TASK PROMPT: Type out each entry exactly as it appears, but keep every image out.

------------------------------------

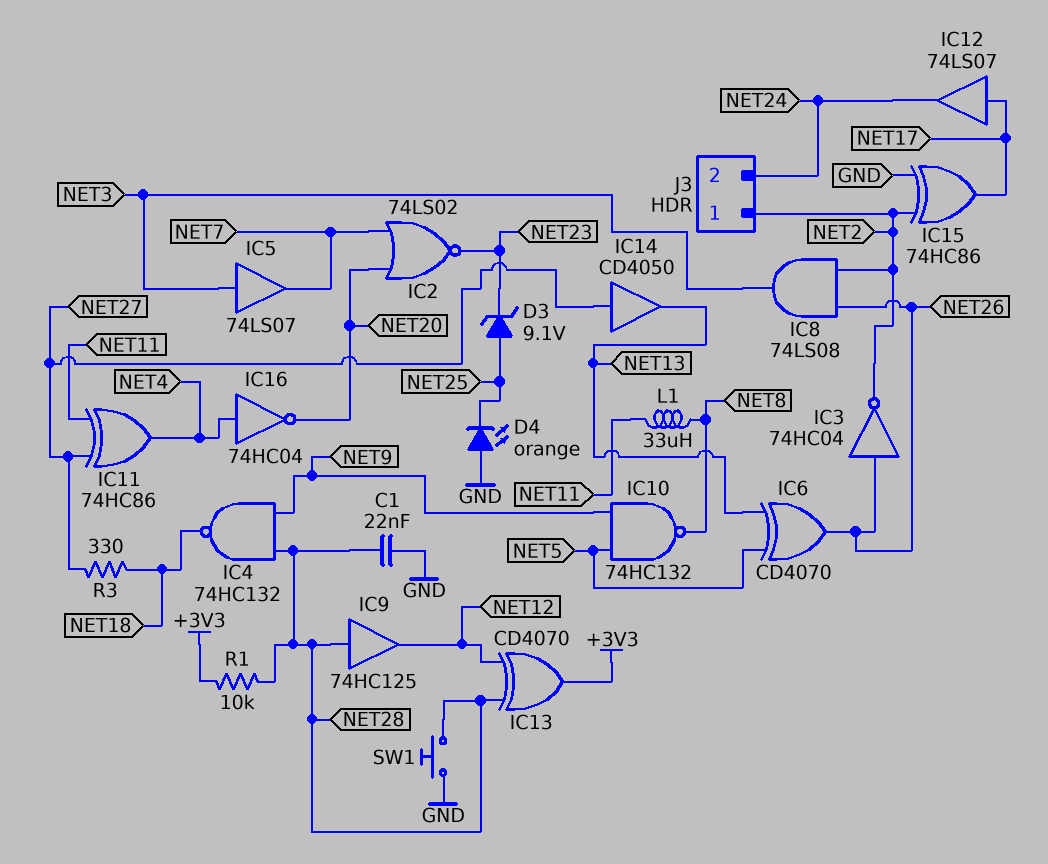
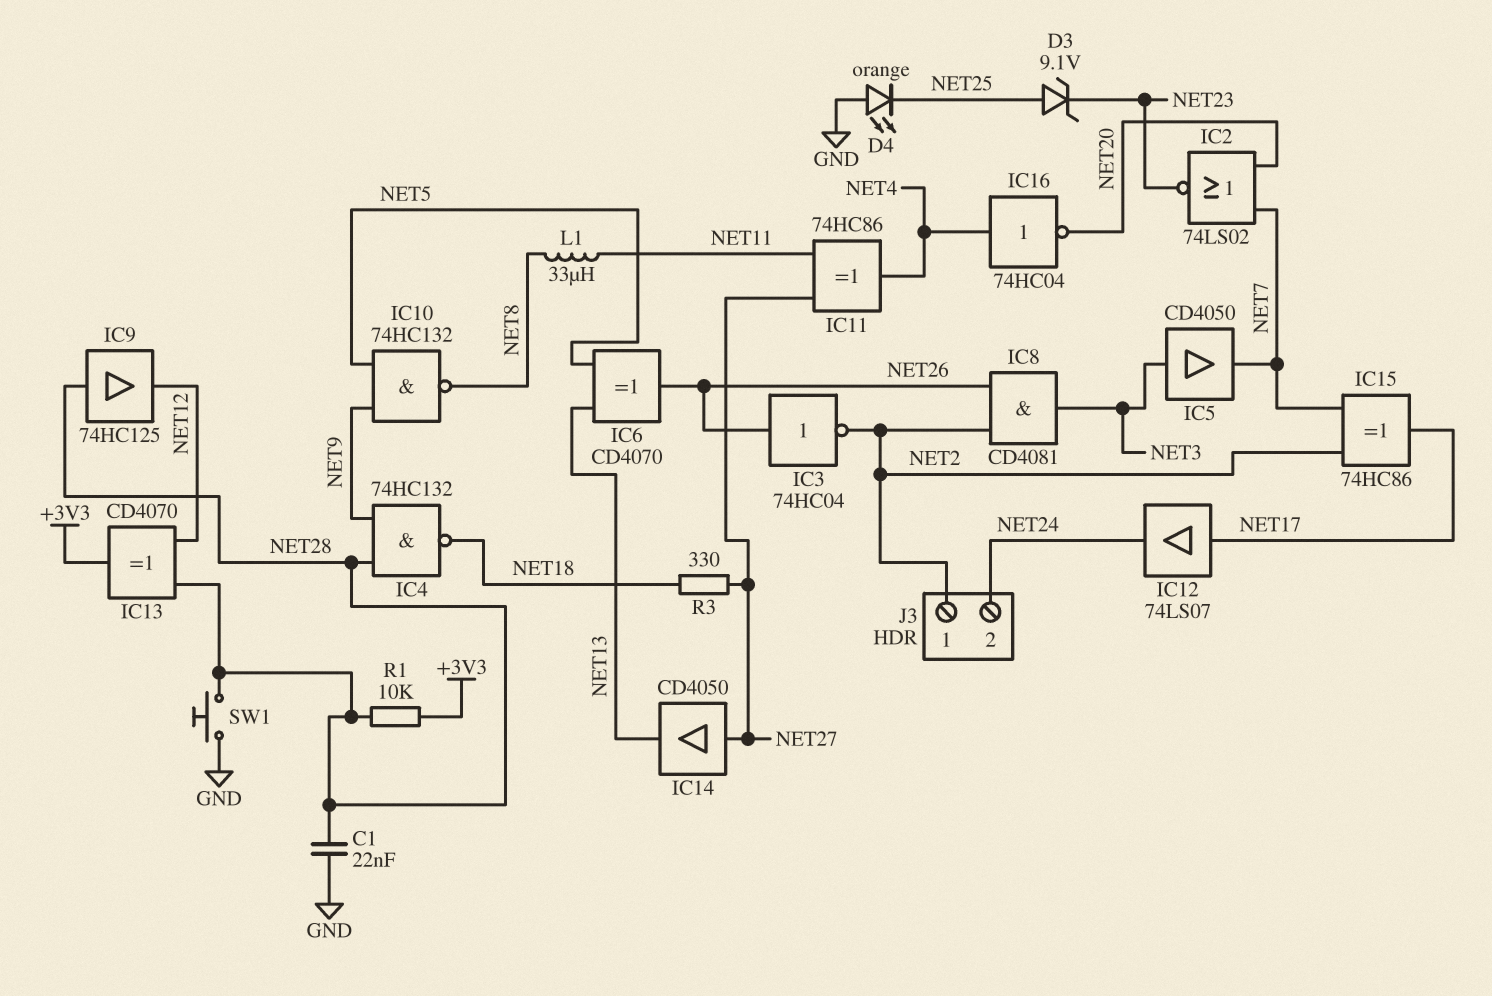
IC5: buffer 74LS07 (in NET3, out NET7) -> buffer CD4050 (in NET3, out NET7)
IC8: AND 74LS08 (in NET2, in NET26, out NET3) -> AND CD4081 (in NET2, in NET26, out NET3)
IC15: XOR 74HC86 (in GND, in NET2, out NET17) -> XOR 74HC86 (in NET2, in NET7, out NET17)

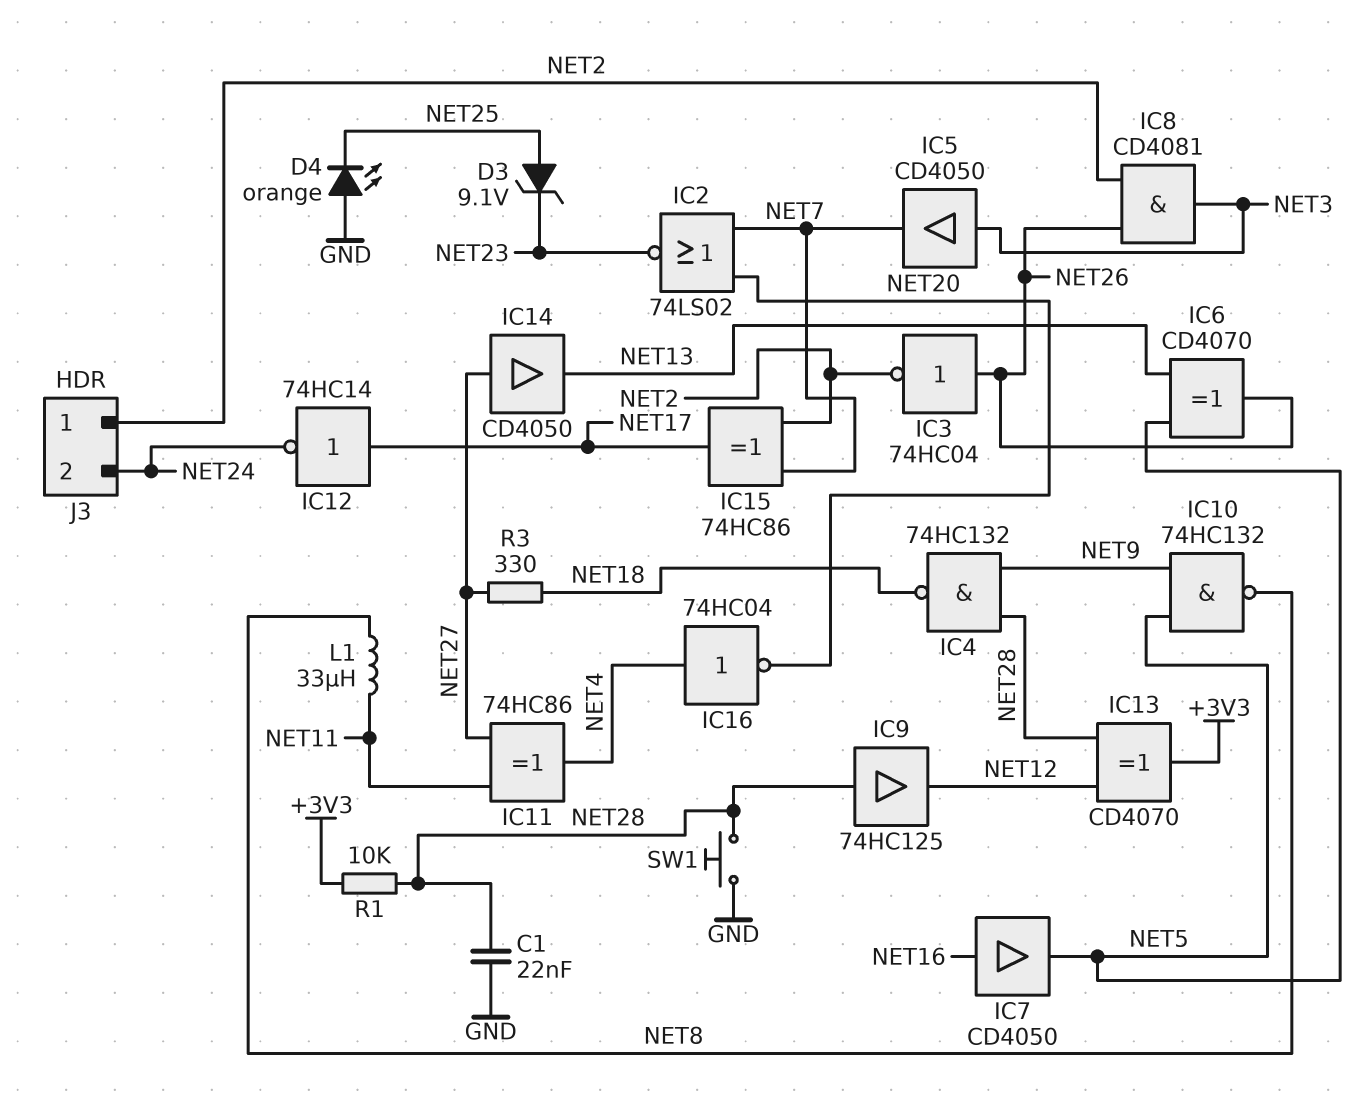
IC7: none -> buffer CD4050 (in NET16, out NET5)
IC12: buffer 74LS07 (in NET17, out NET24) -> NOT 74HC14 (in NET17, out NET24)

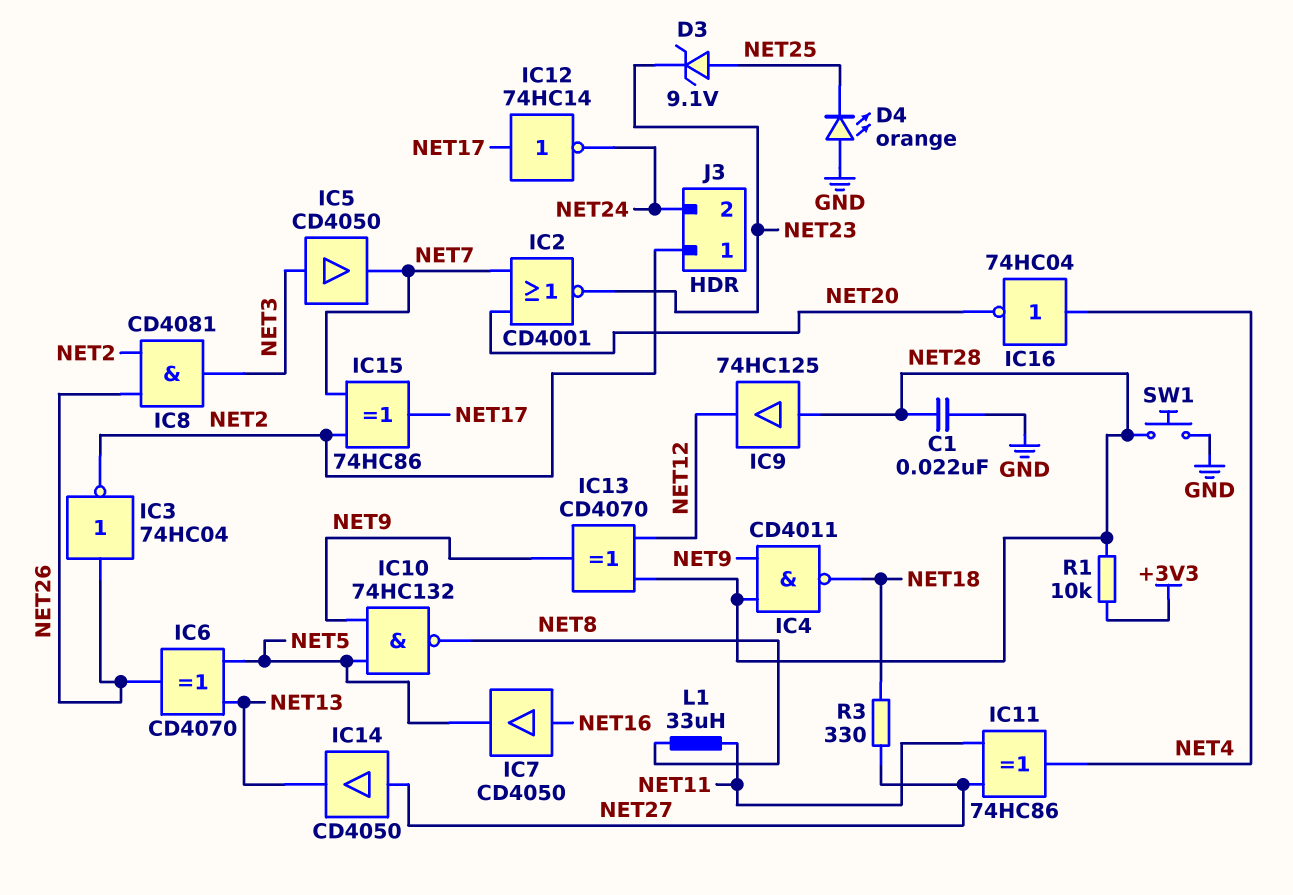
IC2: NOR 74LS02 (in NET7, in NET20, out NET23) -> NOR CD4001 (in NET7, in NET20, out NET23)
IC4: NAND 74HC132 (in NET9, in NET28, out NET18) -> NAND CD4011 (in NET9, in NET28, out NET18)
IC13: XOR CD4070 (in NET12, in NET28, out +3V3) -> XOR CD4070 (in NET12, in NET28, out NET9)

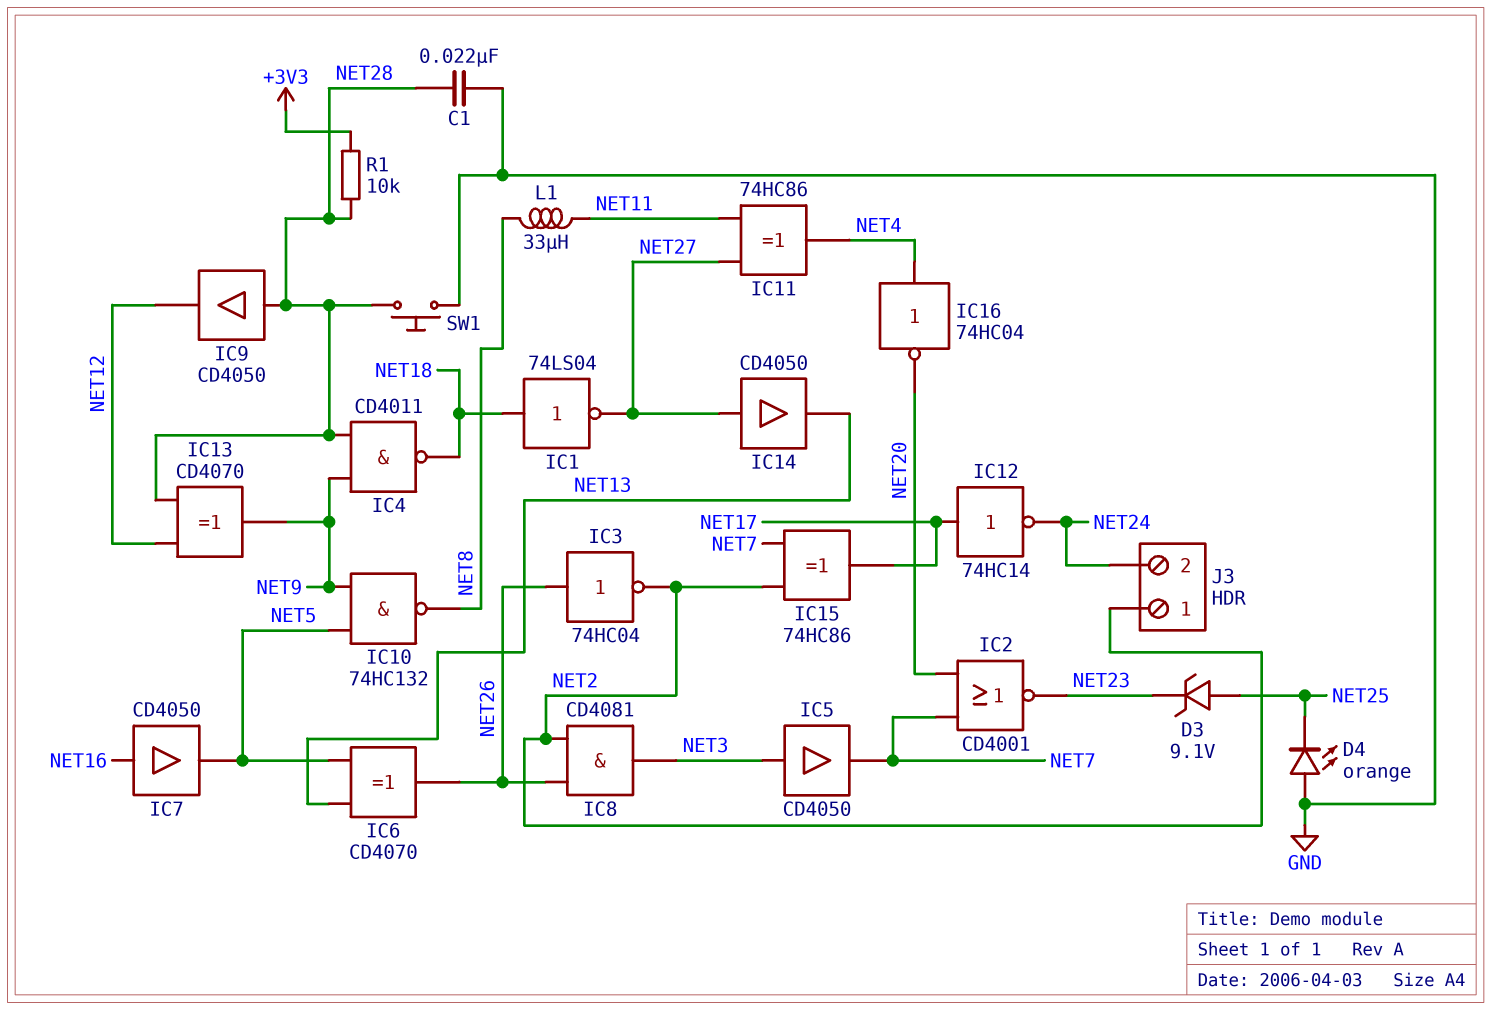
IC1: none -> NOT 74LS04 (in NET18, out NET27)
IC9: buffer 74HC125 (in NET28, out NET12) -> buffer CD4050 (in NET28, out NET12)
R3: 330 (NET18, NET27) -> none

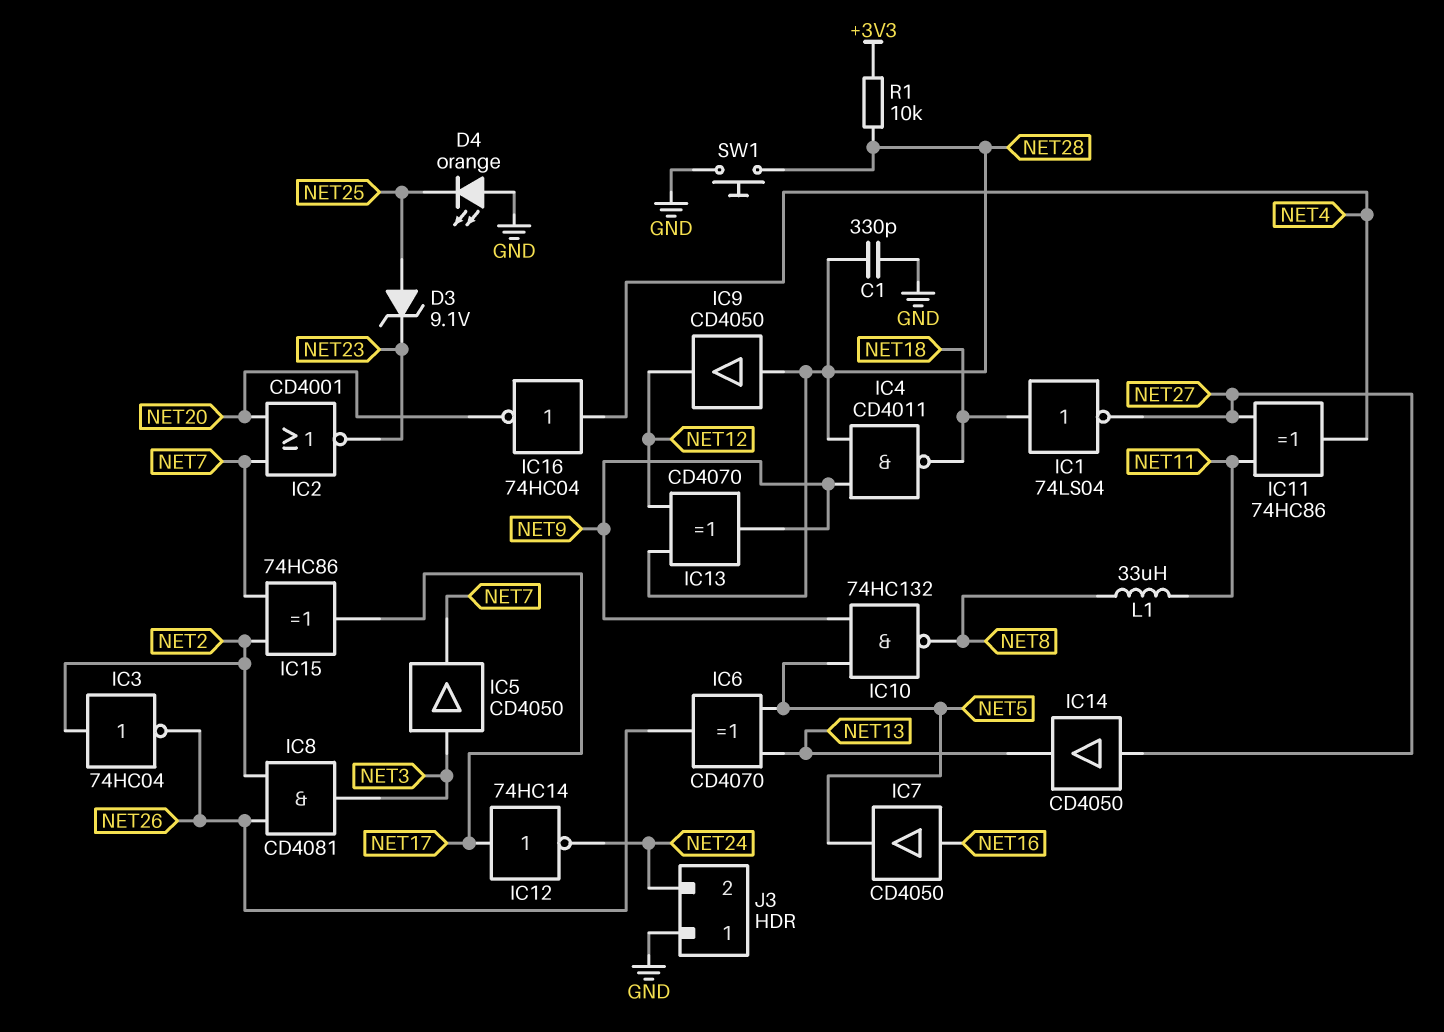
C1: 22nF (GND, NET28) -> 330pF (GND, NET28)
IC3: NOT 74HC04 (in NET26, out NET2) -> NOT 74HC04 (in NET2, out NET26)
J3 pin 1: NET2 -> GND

------------------------------------

RESPONSE TO THE EXERCISE:
IC5: buffer 74LS07 (in NET3, out NET7) -> buffer CD4050 (in NET3, out NET7)
IC8: AND 74LS08 (in NET2, in NET26, out NET3) -> AND CD4081 (in NET2, in NET26, out NET3)
IC15: XOR 74HC86 (in GND, in NET2, out NET17) -> XOR 74HC86 (in NET2, in NET7, out NET17)

IC7: none -> buffer CD4050 (in NET16, out NET5)
IC12: buffer 74LS07 (in NET17, out NET24) -> NOT 74HC14 (in NET17, out NET24)

IC2: NOR 74LS02 (in NET7, in NET20, out NET23) -> NOR CD4001 (in NET7, in NET20, out NET23)
IC4: NAND 74HC132 (in NET9, in NET28, out NET18) -> NAND CD4011 (in NET9, in NET28, out NET18)
IC13: XOR CD4070 (in NET12, in NET28, out +3V3) -> XOR CD4070 (in NET12, in NET28, out NET9)

IC1: none -> NOT 74LS04 (in NET18, out NET27)
IC9: buffer 74HC125 (in NET28, out NET12) -> buffer CD4050 (in NET28, out NET12)
R3: 330 (NET18, NET27) -> none

C1: 22nF (GND, NET28) -> 330pF (GND, NET28)
IC3: NOT 74HC04 (in NET26, out NET2) -> NOT 74HC04 (in NET2, out NET26)
J3 pin 1: NET2 -> GND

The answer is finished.